### [Data shown]
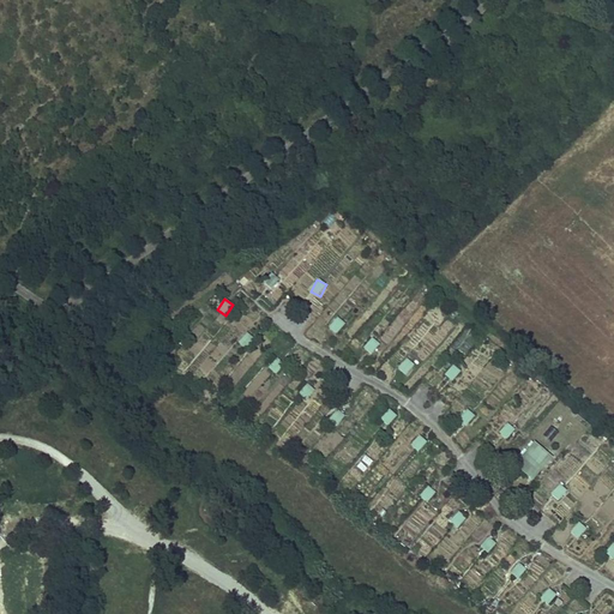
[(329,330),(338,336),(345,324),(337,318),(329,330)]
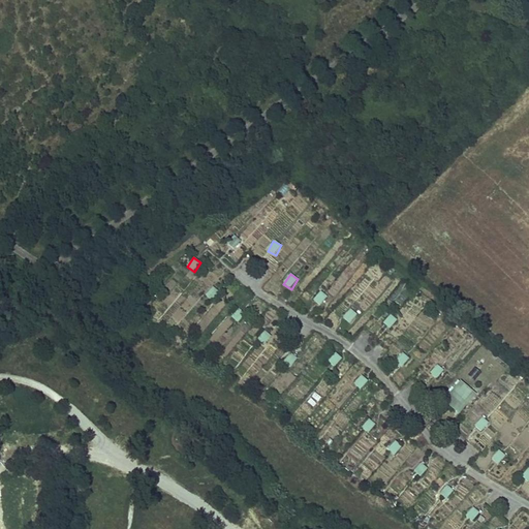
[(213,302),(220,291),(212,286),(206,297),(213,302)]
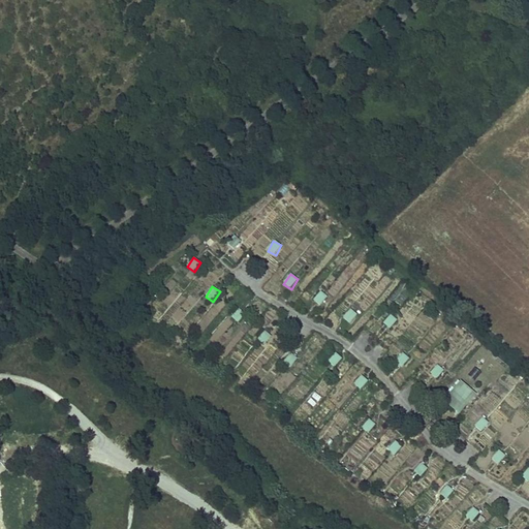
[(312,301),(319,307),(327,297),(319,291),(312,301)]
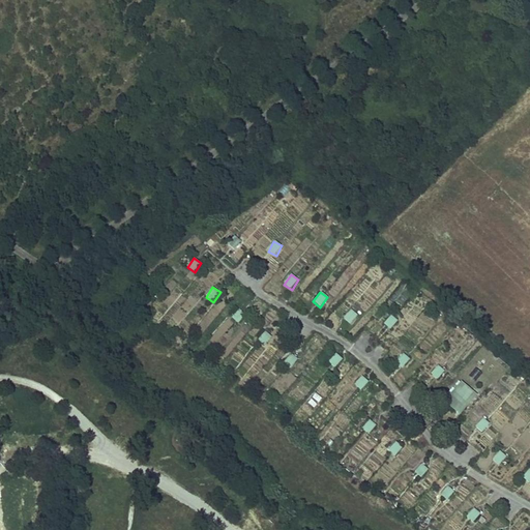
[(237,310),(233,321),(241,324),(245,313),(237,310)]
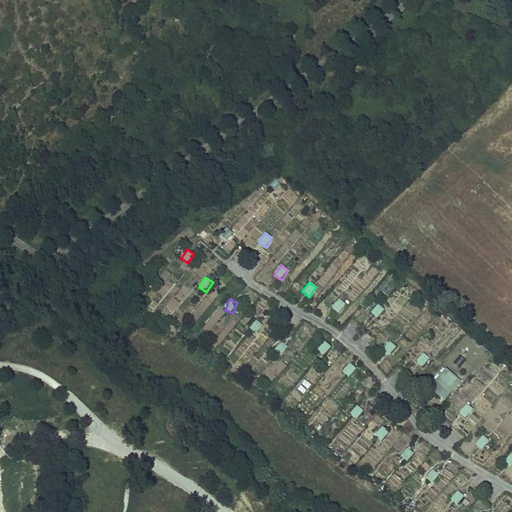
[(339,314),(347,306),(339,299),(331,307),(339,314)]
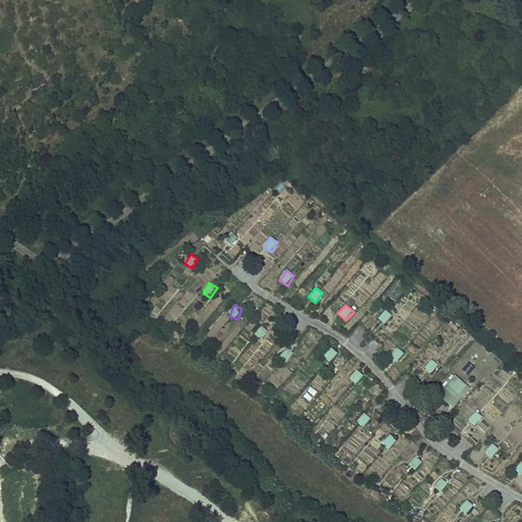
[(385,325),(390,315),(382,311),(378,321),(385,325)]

...

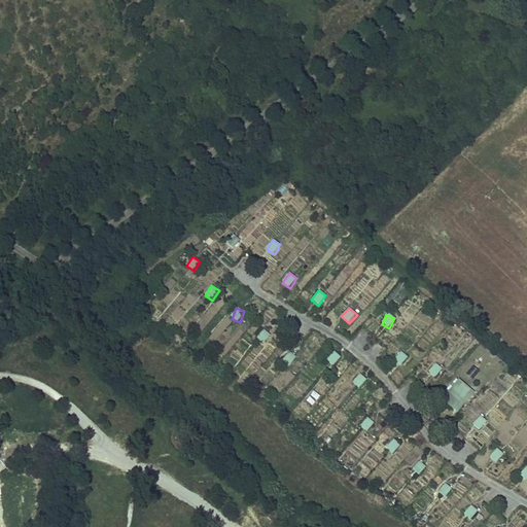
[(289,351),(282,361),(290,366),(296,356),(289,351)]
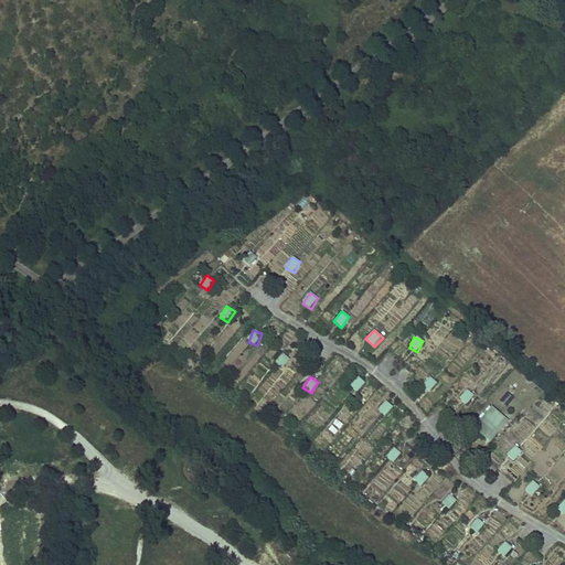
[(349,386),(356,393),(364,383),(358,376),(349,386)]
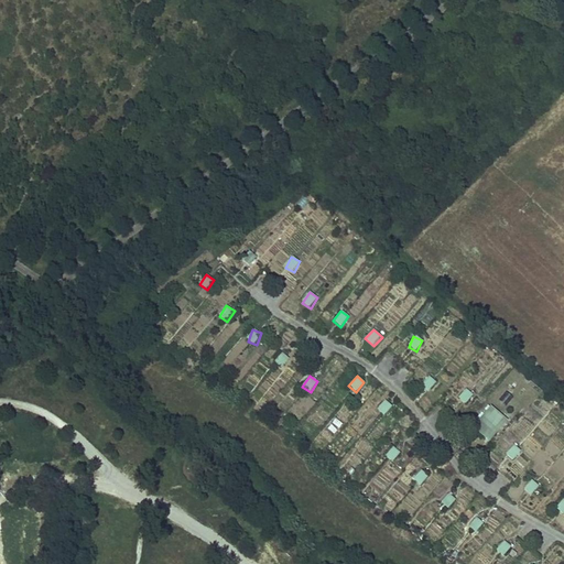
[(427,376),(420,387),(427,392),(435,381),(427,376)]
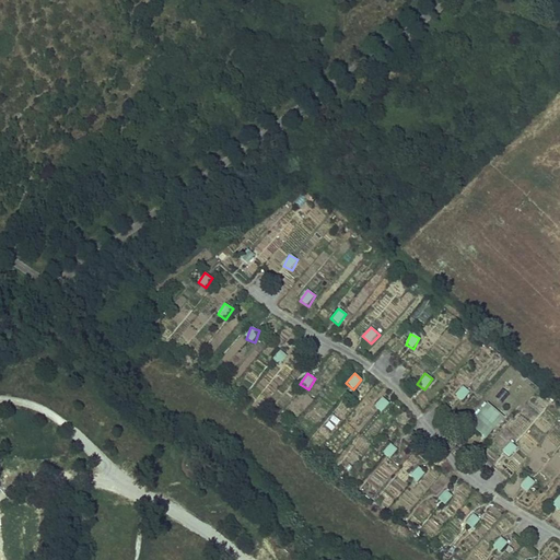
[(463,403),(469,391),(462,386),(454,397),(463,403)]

### [Directions for this task]
In the listing above, find the line with "[(329,330),(338,336),(345,324),(337,318),(329,330)]" and the line with "[(385,325),(390,315),(382,311),(378,321),(385,325)]". Set down exactly those lines and everything between them, skipping pictures.

### [Output]
[(329,330),(338,336),(345,324),(337,318),(329,330)]
[(213,302),(220,291),(212,286),(206,297),(213,302)]
[(312,301),(319,307),(327,297),(319,291),(312,301)]
[(237,310),(233,321),(241,324),(245,313),(237,310)]
[(339,314),(347,306),(339,299),(331,307),(339,314)]
[(385,325),(390,315),(382,311),(378,321),(385,325)]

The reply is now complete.